--- Work required ---
Transcribe only the lines between the first line of the records and the line containing "cyan ellipse: (75, 56) -> (78, 42), moved", inclusive, exactly as written.
Data for the task: Begin
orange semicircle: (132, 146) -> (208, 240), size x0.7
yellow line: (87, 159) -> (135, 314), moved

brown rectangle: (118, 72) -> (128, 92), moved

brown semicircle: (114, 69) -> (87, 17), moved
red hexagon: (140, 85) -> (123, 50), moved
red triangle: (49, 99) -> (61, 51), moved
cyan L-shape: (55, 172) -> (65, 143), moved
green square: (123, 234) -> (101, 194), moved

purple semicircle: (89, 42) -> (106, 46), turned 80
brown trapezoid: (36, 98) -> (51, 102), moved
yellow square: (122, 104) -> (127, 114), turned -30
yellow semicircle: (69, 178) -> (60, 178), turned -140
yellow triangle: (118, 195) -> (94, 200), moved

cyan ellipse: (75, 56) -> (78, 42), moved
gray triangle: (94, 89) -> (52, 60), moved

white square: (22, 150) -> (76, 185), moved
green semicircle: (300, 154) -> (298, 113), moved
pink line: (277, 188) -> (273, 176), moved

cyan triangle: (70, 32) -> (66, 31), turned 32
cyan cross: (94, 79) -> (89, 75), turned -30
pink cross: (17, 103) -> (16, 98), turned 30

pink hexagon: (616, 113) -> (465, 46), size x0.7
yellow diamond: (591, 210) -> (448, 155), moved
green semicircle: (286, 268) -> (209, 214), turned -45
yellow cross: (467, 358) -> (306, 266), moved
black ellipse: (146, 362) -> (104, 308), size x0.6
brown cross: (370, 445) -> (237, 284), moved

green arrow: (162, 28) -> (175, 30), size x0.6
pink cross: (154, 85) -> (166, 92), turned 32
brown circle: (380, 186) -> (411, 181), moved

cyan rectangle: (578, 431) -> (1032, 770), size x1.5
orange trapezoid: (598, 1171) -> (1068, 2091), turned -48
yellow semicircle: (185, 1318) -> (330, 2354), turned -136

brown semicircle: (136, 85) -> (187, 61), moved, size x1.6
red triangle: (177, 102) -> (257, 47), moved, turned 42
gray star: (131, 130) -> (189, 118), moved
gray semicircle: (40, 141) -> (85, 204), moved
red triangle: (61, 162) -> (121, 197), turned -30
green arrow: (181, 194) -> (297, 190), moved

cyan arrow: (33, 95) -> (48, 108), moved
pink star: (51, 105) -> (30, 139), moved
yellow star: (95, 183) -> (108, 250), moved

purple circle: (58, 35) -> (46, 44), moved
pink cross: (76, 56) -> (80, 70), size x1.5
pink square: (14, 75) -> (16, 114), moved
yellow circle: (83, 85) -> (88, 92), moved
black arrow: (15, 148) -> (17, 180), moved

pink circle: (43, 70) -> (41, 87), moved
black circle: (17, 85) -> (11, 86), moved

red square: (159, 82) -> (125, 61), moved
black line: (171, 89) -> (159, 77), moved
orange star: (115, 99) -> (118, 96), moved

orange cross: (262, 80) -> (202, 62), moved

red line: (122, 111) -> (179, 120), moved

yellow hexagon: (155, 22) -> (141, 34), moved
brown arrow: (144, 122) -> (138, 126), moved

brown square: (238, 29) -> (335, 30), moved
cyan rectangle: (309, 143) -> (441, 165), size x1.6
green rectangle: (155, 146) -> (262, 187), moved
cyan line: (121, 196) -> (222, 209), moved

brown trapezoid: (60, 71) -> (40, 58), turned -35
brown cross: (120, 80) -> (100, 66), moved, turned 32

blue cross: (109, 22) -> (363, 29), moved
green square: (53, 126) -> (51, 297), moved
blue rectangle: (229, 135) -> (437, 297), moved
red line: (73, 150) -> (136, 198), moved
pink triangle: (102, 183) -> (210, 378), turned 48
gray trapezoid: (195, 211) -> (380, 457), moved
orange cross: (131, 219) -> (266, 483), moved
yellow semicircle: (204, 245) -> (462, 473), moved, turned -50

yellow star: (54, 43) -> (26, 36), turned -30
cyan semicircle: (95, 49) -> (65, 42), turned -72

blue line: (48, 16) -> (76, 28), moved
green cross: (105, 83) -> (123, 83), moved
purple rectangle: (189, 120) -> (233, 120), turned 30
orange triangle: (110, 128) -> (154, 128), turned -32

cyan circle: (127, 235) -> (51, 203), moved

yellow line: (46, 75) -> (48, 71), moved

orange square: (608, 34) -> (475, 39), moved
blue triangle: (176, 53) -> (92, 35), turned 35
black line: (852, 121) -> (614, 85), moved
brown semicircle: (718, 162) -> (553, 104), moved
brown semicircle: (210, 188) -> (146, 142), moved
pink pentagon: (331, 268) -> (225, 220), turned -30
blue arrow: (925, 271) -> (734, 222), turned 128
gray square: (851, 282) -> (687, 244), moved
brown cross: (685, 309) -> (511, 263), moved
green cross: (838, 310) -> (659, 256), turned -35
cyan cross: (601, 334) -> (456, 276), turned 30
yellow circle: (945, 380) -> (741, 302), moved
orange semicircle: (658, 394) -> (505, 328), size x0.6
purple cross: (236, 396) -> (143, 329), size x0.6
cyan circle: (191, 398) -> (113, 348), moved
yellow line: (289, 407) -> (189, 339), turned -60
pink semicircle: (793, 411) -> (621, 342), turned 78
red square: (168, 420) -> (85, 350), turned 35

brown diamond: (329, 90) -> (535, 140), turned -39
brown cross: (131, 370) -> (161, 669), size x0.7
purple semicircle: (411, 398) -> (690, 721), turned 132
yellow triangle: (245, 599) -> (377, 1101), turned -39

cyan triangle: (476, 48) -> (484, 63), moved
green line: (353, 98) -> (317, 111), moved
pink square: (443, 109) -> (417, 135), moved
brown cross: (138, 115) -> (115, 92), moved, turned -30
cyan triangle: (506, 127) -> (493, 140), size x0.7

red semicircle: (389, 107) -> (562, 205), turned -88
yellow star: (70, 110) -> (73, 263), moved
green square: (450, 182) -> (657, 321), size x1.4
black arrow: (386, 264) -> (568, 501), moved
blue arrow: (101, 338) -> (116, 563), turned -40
Data for the task: End
--- Your solution ---
orange semicircle: (132, 146) -> (208, 240), size x0.7
yellow line: (87, 159) -> (135, 314), moved

brown rectangle: (118, 72) -> (128, 92), moved

brown semicircle: (114, 69) -> (87, 17), moved
red hexagon: (140, 85) -> (123, 50), moved
red triangle: (49, 99) -> (61, 51), moved
cyan L-shape: (55, 172) -> (65, 143), moved
green square: (123, 234) -> (101, 194), moved

purple semicircle: (89, 42) -> (106, 46), turned 80
brown trapezoid: (36, 98) -> (51, 102), moved
yellow square: (122, 104) -> (127, 114), turned -30
yellow semicircle: (69, 178) -> (60, 178), turned -140
yellow triangle: (118, 195) -> (94, 200), moved

cyan ellipse: (75, 56) -> (78, 42), moved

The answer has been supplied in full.